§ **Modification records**

*****

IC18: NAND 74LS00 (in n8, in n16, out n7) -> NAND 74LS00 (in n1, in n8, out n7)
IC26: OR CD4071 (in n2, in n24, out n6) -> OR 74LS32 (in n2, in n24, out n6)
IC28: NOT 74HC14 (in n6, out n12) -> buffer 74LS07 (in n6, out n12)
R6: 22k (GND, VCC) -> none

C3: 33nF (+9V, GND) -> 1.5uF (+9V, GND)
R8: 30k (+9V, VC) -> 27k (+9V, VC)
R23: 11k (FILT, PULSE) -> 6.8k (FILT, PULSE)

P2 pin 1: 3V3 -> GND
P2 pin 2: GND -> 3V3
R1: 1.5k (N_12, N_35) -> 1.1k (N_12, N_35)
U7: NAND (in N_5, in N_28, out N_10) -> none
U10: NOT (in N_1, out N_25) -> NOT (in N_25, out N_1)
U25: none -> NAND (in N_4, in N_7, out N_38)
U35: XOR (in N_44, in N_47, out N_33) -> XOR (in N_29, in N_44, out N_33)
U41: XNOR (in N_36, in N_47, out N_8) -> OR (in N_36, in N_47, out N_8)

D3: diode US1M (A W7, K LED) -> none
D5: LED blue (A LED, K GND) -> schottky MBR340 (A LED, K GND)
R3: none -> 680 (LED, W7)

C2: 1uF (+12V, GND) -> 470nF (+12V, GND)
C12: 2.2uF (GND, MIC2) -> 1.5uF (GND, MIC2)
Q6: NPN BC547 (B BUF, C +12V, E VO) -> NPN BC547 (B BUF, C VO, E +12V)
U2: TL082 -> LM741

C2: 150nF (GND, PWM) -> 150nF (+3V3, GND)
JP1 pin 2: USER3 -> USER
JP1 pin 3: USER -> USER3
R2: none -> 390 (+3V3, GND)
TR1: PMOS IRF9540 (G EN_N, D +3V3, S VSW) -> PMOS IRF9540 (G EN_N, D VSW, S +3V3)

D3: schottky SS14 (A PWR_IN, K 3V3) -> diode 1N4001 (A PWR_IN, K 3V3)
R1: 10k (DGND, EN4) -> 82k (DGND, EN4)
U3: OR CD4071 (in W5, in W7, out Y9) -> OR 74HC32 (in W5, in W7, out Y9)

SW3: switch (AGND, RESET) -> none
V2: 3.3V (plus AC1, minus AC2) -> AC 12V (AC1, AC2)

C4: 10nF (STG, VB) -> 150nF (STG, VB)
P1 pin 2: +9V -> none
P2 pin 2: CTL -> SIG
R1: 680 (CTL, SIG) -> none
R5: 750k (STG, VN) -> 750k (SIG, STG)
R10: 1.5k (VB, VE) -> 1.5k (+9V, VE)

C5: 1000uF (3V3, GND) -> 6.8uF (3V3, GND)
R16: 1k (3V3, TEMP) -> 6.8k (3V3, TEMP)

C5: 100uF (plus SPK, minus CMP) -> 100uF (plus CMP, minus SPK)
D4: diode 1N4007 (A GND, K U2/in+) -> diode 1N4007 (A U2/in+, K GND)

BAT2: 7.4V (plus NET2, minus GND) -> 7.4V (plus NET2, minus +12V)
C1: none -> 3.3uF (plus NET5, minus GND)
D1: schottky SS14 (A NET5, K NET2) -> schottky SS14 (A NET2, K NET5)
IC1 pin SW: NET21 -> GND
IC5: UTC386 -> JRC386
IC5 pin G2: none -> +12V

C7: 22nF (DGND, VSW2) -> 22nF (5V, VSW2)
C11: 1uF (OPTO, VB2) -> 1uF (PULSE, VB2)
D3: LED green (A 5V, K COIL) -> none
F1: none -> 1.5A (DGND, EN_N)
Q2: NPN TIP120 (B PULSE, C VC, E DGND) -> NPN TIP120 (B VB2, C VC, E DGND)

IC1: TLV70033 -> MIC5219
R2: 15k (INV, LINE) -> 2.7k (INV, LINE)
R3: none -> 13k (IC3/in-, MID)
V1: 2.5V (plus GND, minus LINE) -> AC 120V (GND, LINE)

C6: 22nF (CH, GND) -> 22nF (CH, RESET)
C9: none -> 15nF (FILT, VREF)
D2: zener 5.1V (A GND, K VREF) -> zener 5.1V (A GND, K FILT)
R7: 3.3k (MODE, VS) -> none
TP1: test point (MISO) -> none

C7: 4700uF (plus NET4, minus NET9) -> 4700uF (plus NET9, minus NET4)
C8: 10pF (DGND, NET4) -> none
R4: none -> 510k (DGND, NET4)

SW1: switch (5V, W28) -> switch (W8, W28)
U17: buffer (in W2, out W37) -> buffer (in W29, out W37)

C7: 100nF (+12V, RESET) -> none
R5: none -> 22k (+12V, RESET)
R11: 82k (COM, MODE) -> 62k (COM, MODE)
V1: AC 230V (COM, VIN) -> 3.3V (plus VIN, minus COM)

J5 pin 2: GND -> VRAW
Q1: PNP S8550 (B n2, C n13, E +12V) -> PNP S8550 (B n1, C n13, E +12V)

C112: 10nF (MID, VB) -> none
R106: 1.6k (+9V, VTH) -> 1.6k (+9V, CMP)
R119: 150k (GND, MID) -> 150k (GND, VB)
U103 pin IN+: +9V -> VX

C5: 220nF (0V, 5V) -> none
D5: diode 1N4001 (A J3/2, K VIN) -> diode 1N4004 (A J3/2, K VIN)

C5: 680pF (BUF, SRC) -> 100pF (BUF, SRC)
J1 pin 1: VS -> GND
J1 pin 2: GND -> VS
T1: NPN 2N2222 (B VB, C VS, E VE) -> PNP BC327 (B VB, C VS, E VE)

*****

§ **Problem requirements**
Beginning at the line above with "IC26: OR CD4071" and finishing at the line with "P2 pin 2: GND -> 3V3", return each line exactly and return nothing else.

§ **Exercise response**
IC26: OR CD4071 (in n2, in n24, out n6) -> OR 74LS32 (in n2, in n24, out n6)
IC28: NOT 74HC14 (in n6, out n12) -> buffer 74LS07 (in n6, out n12)
R6: 22k (GND, VCC) -> none

C3: 33nF (+9V, GND) -> 1.5uF (+9V, GND)
R8: 30k (+9V, VC) -> 27k (+9V, VC)
R23: 11k (FILT, PULSE) -> 6.8k (FILT, PULSE)

P2 pin 1: 3V3 -> GND
P2 pin 2: GND -> 3V3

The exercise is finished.